Start of Task material

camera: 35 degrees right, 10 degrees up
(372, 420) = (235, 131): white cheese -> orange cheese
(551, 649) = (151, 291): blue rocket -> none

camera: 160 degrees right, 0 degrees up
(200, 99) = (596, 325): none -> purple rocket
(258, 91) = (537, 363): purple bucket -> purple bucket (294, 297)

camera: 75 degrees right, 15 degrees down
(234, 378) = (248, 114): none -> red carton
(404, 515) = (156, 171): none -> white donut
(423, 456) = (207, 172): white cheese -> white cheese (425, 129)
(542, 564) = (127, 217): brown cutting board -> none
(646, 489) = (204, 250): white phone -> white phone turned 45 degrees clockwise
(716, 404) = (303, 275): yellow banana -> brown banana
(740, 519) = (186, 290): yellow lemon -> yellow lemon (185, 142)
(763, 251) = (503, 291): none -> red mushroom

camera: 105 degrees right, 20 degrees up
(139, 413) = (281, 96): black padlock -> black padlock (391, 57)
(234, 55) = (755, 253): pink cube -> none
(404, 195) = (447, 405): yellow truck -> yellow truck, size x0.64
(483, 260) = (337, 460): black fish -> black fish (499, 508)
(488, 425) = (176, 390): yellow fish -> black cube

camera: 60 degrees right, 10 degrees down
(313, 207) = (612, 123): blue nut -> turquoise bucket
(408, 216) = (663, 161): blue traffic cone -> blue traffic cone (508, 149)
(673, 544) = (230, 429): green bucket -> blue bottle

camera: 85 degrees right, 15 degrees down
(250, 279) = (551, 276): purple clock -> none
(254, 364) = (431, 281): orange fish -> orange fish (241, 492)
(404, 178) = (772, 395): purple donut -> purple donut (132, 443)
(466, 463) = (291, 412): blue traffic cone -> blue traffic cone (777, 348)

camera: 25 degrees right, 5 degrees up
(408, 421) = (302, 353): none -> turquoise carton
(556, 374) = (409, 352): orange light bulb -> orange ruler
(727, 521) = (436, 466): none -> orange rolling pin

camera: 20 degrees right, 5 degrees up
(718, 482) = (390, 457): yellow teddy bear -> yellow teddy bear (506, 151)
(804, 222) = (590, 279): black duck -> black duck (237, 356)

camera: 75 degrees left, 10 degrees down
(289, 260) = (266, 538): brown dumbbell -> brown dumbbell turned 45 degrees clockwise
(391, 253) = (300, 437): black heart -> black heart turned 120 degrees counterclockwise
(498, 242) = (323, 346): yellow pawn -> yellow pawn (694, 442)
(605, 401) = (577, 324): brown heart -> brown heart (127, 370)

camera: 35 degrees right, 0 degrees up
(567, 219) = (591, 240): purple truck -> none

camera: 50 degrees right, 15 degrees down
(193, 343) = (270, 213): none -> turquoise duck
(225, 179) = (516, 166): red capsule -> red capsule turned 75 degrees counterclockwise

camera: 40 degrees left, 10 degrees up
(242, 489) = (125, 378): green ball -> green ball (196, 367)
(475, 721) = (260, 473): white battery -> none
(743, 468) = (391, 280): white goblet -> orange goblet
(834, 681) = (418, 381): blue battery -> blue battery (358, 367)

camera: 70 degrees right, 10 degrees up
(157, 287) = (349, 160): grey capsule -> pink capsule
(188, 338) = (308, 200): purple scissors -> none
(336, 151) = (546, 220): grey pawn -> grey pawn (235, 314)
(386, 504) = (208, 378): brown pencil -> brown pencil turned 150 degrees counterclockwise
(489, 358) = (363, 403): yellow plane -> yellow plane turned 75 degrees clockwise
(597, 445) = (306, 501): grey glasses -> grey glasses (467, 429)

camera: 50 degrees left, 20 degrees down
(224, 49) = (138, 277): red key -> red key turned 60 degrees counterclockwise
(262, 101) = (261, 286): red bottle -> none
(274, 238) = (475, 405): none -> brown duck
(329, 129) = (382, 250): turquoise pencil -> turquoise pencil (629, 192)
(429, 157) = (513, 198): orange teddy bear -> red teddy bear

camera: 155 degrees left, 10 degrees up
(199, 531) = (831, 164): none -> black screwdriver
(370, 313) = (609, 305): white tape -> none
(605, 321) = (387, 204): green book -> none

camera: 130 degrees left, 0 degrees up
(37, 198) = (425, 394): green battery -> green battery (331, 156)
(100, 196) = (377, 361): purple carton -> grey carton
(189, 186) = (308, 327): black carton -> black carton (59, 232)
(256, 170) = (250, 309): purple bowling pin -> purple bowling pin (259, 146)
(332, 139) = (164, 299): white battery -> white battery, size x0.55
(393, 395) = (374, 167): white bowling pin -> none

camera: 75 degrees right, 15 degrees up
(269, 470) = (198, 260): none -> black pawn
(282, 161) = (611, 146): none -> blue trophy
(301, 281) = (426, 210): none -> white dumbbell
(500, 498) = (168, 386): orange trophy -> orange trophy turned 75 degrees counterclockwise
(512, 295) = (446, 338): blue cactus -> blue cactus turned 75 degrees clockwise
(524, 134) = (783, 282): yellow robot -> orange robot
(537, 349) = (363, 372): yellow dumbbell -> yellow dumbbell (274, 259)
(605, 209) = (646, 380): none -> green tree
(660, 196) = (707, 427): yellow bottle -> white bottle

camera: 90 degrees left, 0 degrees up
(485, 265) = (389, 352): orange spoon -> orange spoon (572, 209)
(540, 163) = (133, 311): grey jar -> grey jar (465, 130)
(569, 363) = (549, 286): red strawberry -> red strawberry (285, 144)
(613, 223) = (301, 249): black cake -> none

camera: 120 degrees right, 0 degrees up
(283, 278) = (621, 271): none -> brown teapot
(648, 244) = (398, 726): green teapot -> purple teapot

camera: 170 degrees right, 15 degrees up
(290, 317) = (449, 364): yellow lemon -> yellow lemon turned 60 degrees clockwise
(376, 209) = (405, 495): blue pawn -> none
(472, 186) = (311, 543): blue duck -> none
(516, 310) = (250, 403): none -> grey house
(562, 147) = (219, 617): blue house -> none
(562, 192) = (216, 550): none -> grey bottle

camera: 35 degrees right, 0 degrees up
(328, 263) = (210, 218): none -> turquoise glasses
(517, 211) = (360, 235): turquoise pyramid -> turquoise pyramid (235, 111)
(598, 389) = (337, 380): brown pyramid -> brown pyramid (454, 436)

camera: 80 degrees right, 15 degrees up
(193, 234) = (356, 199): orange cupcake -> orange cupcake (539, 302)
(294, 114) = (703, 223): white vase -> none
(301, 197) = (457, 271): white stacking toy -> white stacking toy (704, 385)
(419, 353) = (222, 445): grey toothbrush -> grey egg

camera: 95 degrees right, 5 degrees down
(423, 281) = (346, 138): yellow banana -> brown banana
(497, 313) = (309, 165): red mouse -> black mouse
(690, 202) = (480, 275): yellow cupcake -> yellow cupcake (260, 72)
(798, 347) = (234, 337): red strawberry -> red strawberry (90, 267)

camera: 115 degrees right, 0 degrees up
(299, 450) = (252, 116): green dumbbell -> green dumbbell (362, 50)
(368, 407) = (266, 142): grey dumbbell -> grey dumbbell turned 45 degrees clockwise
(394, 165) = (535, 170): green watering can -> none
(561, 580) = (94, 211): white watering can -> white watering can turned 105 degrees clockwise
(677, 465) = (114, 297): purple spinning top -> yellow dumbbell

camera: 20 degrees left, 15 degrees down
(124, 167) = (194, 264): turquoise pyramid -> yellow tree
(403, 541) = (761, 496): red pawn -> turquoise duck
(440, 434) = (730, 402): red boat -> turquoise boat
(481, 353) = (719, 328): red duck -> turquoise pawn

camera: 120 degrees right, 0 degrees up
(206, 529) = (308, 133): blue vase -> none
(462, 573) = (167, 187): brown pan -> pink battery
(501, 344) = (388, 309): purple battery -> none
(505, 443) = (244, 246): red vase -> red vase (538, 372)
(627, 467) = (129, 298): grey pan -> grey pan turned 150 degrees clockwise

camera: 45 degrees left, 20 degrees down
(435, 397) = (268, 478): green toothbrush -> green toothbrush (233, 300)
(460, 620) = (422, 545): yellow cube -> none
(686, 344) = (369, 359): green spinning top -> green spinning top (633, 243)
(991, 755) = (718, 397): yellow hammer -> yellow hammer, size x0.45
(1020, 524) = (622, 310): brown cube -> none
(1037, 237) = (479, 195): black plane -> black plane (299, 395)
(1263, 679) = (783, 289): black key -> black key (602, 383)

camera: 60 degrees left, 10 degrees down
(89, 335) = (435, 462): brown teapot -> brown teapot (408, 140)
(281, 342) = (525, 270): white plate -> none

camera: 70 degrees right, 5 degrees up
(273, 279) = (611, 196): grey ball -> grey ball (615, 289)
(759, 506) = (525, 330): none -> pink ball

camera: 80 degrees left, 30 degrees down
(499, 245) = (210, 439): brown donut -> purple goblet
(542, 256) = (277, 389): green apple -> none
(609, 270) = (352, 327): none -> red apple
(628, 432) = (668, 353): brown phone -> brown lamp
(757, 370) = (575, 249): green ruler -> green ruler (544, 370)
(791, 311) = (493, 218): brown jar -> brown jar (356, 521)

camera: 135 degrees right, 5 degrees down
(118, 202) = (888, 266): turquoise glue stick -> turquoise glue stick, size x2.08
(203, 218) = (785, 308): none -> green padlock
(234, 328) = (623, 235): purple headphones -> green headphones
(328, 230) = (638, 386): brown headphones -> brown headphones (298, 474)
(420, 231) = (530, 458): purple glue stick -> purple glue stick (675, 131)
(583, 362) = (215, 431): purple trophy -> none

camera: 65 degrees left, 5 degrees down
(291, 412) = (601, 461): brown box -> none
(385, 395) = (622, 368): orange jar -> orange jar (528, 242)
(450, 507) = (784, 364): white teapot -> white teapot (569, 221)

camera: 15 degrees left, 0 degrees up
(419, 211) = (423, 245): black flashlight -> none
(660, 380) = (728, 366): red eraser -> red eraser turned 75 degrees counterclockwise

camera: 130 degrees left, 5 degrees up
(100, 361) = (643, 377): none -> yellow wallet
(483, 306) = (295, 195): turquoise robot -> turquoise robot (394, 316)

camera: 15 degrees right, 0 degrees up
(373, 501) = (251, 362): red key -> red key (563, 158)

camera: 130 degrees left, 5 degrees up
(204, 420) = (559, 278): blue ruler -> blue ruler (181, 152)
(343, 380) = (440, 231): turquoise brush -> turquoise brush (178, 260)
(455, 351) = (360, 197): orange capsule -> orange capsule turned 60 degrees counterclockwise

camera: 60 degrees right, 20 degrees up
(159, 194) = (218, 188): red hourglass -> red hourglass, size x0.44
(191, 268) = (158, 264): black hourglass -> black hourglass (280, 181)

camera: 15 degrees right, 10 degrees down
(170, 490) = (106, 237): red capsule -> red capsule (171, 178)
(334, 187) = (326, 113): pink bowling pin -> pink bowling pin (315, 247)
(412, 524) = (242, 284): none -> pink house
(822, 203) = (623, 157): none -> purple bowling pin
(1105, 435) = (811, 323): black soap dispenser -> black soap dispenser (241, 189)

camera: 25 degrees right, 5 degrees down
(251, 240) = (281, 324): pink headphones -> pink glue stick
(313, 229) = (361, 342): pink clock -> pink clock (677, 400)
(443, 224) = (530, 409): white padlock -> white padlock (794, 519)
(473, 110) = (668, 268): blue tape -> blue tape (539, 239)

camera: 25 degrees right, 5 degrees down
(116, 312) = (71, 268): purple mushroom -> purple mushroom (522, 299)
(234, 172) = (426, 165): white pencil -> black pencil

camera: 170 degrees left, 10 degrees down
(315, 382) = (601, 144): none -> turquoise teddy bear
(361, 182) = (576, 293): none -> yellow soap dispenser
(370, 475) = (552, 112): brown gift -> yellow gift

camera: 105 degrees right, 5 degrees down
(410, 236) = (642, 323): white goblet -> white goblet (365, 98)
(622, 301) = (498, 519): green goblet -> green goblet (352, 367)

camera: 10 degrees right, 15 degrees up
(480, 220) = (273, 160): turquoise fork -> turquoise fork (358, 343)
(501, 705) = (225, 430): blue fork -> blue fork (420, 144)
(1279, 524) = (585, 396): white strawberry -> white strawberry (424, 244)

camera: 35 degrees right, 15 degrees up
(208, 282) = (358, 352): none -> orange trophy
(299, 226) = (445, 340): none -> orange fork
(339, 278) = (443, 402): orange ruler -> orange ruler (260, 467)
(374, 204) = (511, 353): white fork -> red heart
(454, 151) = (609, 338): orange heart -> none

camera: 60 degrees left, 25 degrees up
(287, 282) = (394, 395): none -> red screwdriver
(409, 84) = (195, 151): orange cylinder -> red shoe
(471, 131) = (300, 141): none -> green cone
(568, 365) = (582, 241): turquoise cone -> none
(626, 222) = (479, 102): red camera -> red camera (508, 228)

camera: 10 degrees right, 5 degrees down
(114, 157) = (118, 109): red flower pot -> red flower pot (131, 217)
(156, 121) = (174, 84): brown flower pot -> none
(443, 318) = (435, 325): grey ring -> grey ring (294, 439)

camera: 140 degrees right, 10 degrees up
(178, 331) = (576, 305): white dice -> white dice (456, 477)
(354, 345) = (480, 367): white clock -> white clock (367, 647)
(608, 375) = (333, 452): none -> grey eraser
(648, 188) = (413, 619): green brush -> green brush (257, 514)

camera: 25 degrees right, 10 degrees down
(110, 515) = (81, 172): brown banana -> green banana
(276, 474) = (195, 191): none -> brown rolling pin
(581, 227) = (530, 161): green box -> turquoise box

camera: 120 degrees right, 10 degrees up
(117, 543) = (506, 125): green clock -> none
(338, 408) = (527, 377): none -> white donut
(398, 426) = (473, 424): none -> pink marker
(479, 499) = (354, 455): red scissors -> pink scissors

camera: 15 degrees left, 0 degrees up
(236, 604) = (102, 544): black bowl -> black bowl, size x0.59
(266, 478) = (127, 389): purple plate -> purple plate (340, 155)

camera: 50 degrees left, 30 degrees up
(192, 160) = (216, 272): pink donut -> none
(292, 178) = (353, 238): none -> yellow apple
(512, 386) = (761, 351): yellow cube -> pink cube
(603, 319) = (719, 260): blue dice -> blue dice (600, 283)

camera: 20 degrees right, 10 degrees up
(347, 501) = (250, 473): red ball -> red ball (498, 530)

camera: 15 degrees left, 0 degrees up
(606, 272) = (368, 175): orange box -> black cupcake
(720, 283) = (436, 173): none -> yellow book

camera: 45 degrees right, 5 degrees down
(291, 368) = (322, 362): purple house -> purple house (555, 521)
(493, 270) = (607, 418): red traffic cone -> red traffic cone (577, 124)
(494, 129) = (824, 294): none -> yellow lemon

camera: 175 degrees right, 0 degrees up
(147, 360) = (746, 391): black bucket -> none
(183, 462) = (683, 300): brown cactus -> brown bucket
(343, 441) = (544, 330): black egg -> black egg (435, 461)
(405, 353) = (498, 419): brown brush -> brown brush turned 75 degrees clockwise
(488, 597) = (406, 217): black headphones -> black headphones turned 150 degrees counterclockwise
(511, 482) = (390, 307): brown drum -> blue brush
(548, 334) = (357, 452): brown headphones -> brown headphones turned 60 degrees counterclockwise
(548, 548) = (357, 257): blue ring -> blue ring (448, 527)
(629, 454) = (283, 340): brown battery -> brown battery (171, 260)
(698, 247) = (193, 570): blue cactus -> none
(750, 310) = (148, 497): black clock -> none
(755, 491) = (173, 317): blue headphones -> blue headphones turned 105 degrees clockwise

End of Task material

**What to do**:
Quote the records above exactly, from the first line through the line containing "(740, 519) = (186, 290): yellow", and nothing more.

**Task response**:
camera: 35 degrees right, 10 degrees up
(372, 420) = (235, 131): white cheese -> orange cheese
(551, 649) = (151, 291): blue rocket -> none

camera: 160 degrees right, 0 degrees up
(200, 99) = (596, 325): none -> purple rocket
(258, 91) = (537, 363): purple bucket -> purple bucket (294, 297)

camera: 75 degrees right, 15 degrees down
(234, 378) = (248, 114): none -> red carton
(404, 515) = (156, 171): none -> white donut
(423, 456) = (207, 172): white cheese -> white cheese (425, 129)
(542, 564) = (127, 217): brown cutting board -> none
(646, 489) = (204, 250): white phone -> white phone turned 45 degrees clockwise
(716, 404) = (303, 275): yellow banana -> brown banana
(740, 519) = (186, 290): yellow lemon -> yellow lemon (185, 142)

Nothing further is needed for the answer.